## Records from a dataset
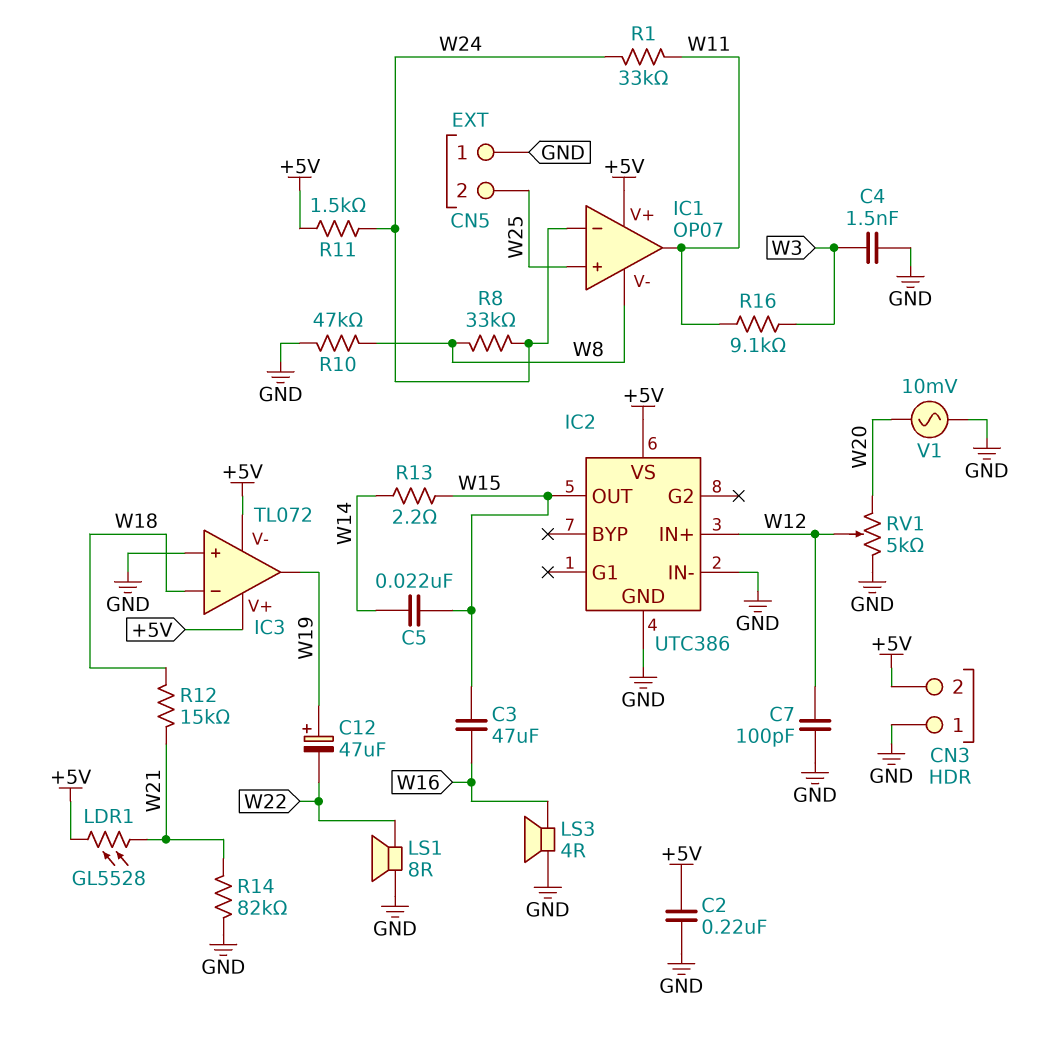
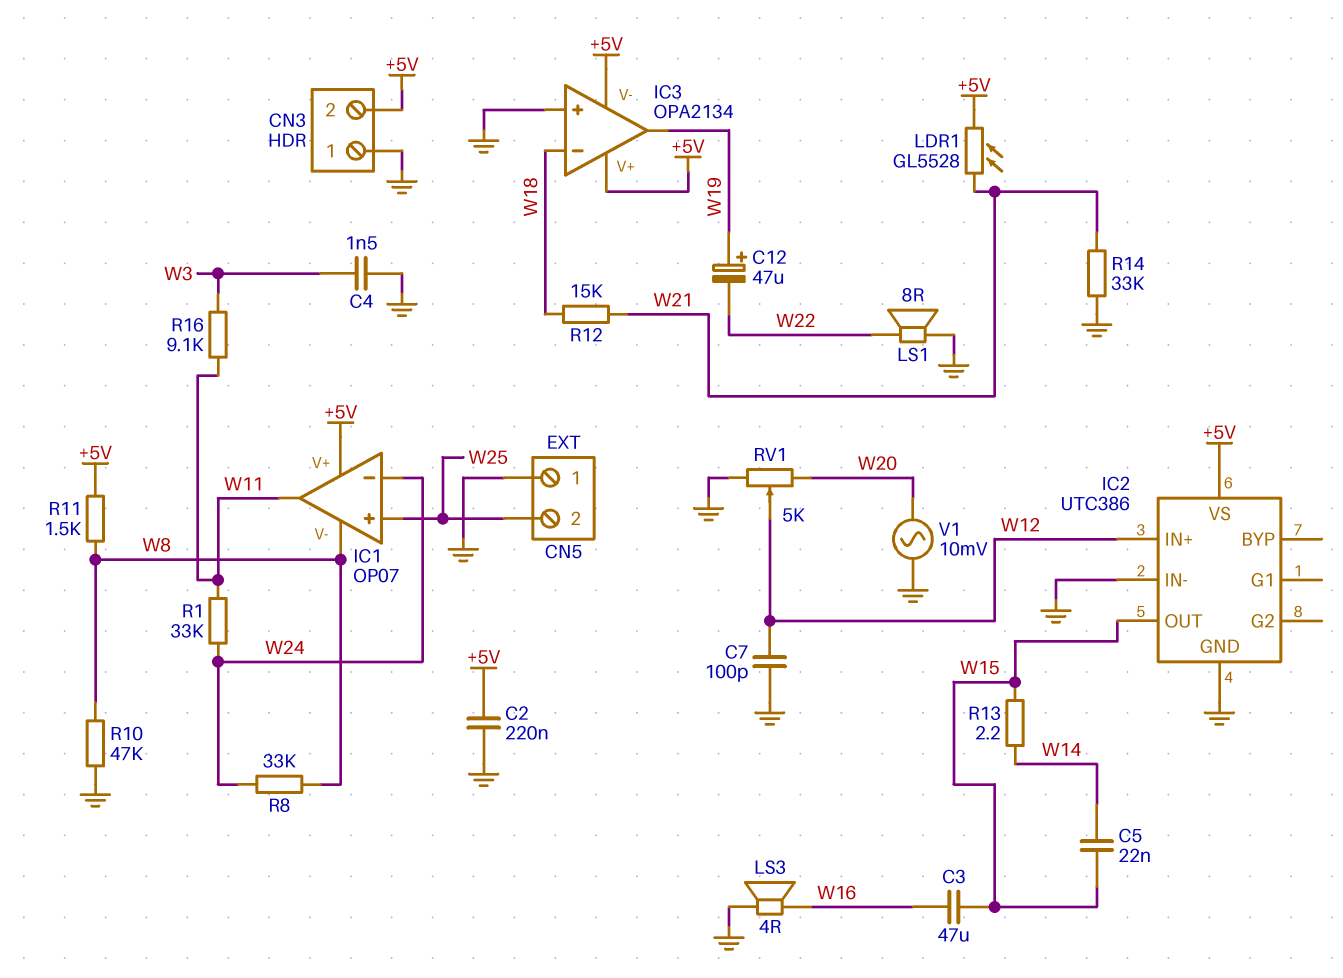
IC3: TL072 -> OPA2134
R11: 1.5k (+5V, W24) -> 1.5k (+5V, W8)
R14: 82k (GND, W21) -> 33k (GND, W21)

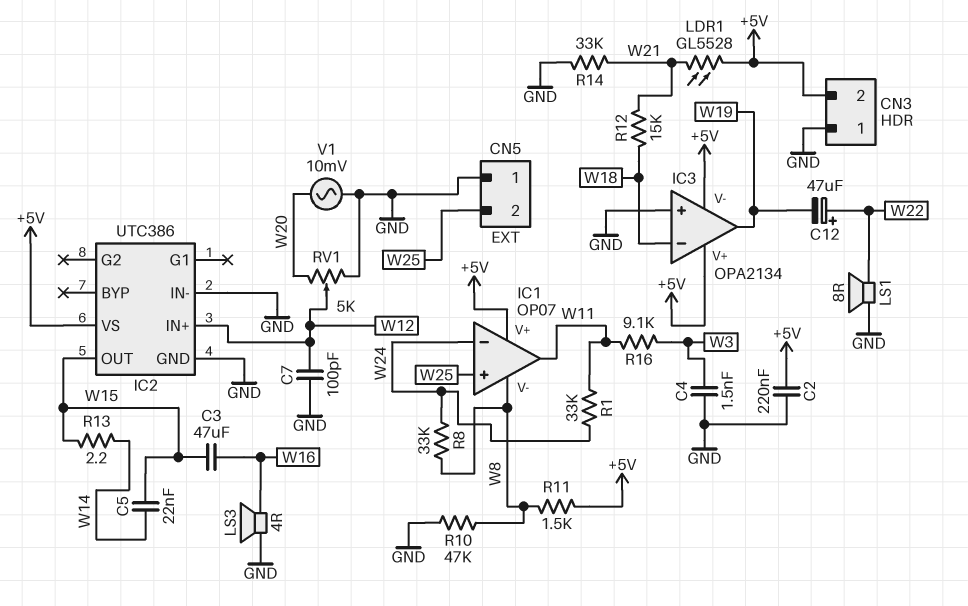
C12: 47uF (plus W19, minus W22) -> 47uF (plus W22, minus W19)

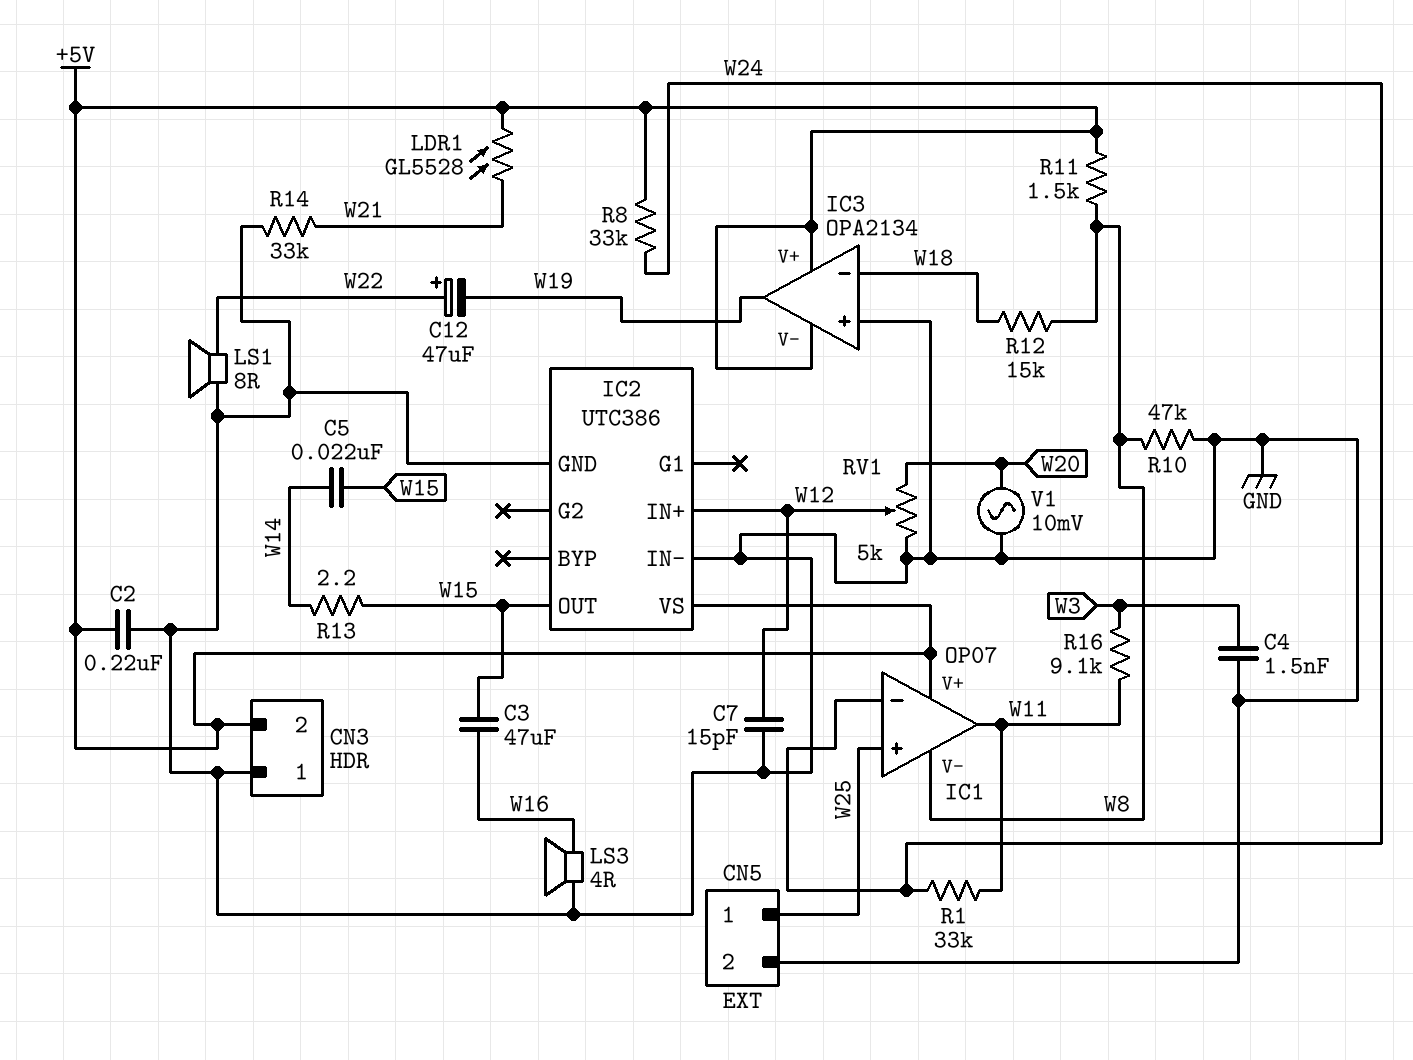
C7: 100pF (GND, W12) -> 15pF (GND, W12)
CN5 pin 1: GND -> W25
CN5 pin 2: W25 -> GND
R8: 33k (W8, W24) -> 33k (+5V, W24)
R12: 15k (W18, W21) -> 15k (W8, W18)

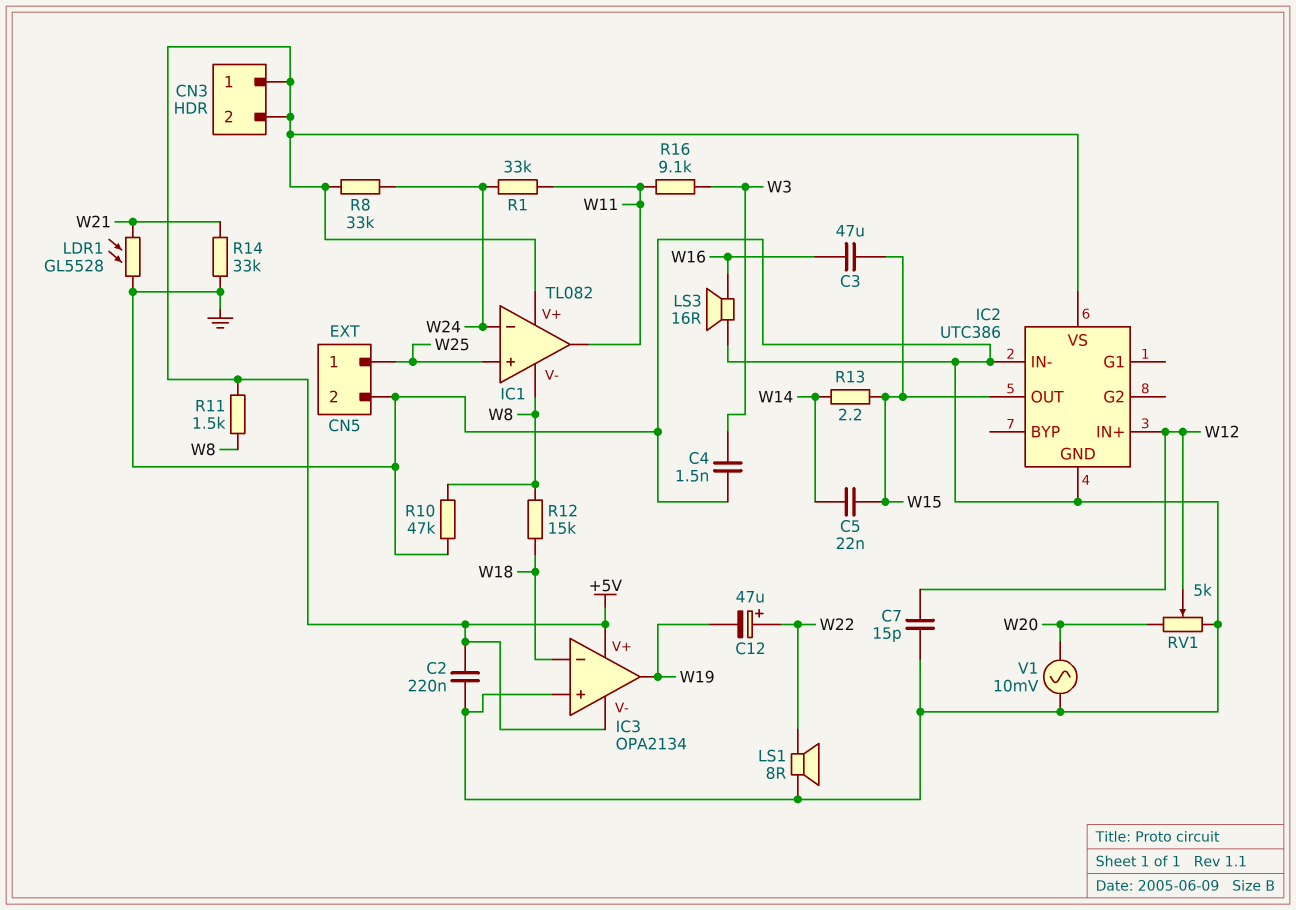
CN3 pin 1: GND -> +5V
IC1: OP07 -> TL082
LDR1: GL5528 (+5V, W21) -> GL5528 (GND, W21)
LS3: speaker 4R (GND, W16) -> speaker 16R (GND, W16)

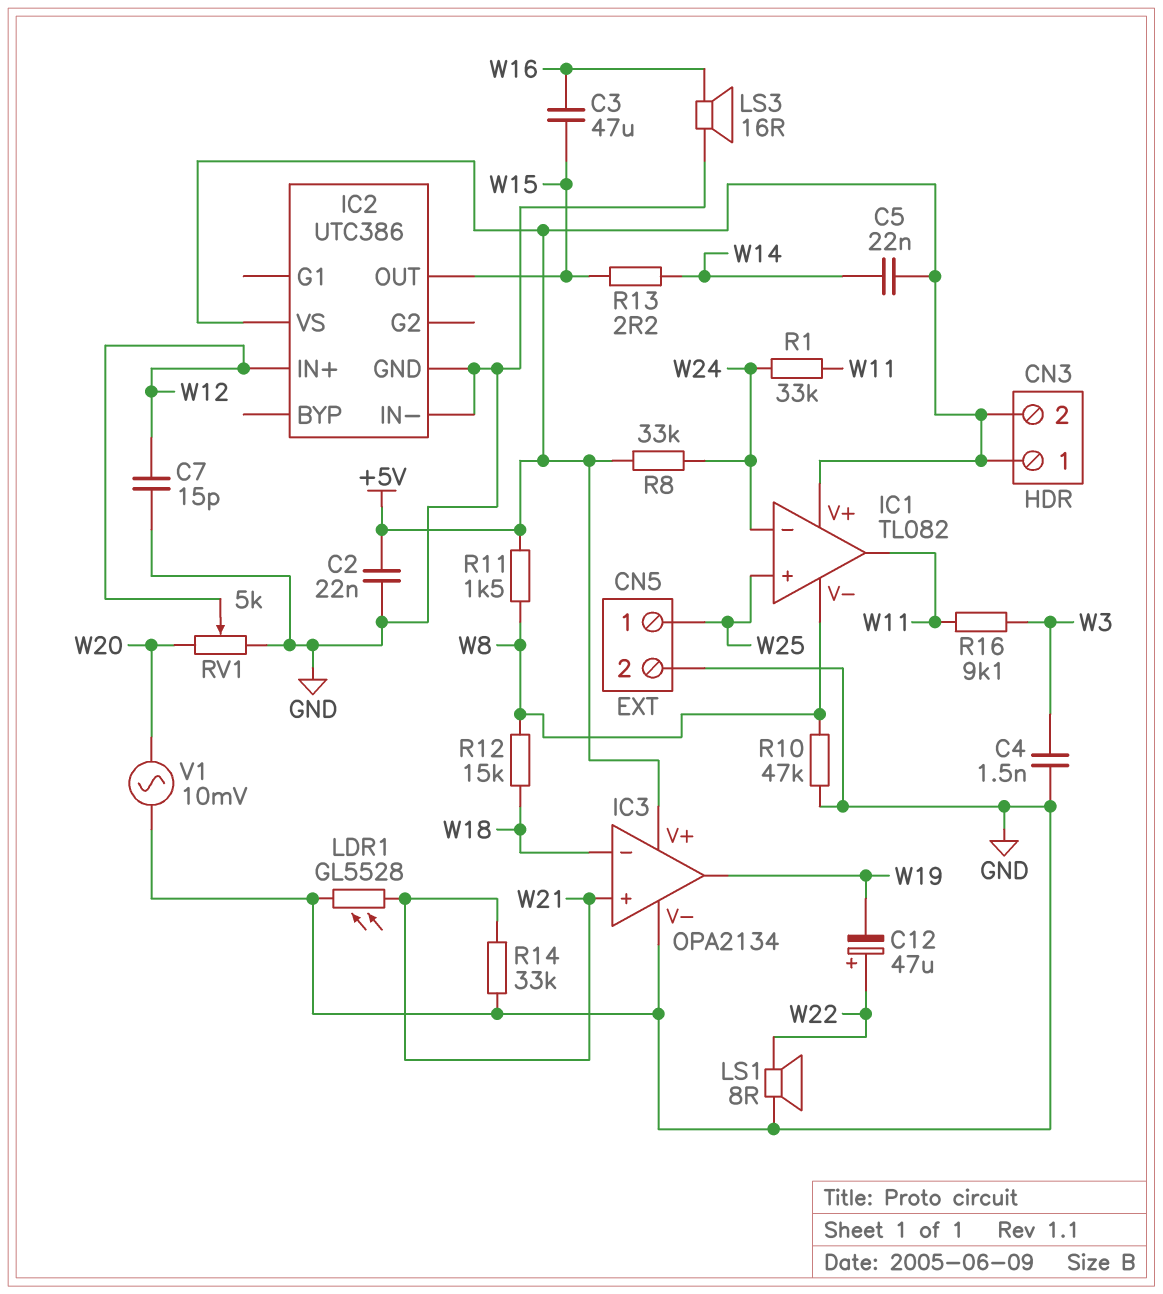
C2: 220nF (+5V, GND) -> 22nF (+5V, GND)
C5: 22nF (W14, W15) -> 22nF (+5V, W14)
IC3 pin V-: +5V -> GND
IC3 pin in+: GND -> W21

## What you are asked to do
The line that contains "CN5 pin 2: W25 -> GND" begins the range and the last line of the entries ends it; print that range exactly, without pictures.

## Task result
CN5 pin 2: W25 -> GND
R8: 33k (W8, W24) -> 33k (+5V, W24)
R12: 15k (W18, W21) -> 15k (W8, W18)

CN3 pin 1: GND -> +5V
IC1: OP07 -> TL082
LDR1: GL5528 (+5V, W21) -> GL5528 (GND, W21)
LS3: speaker 4R (GND, W16) -> speaker 16R (GND, W16)

C2: 220nF (+5V, GND) -> 22nF (+5V, GND)
C5: 22nF (W14, W15) -> 22nF (+5V, W14)
IC3 pin V-: +5V -> GND
IC3 pin in+: GND -> W21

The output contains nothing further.